> _Work order_
A copy is needed of each line in the records that has the word "degrees".

(Recorded data)
Content starts

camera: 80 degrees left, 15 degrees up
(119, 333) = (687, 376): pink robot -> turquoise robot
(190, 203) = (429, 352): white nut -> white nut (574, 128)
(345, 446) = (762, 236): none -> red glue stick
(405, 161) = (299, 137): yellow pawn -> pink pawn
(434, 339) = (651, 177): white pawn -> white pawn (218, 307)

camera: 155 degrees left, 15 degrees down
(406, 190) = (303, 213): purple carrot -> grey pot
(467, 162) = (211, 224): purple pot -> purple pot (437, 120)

Content ends
Content starts

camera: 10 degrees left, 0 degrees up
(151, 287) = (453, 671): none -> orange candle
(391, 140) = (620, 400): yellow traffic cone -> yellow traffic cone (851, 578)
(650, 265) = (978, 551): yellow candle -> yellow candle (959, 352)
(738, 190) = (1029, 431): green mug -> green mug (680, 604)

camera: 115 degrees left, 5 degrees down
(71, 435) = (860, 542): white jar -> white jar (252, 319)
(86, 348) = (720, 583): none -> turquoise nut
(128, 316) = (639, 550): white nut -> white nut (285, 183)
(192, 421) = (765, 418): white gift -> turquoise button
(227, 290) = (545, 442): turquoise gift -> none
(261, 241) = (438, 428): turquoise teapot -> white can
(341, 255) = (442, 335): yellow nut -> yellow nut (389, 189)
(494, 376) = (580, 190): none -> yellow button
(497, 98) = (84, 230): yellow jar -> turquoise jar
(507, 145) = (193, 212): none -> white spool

Content ends

> _Output of the task_
camera: 80 degrees left, 15 degrees up
camera: 155 degrees left, 15 degrees down
camera: 10 degrees left, 0 degrees up
camera: 115 degrees left, 5 degrees down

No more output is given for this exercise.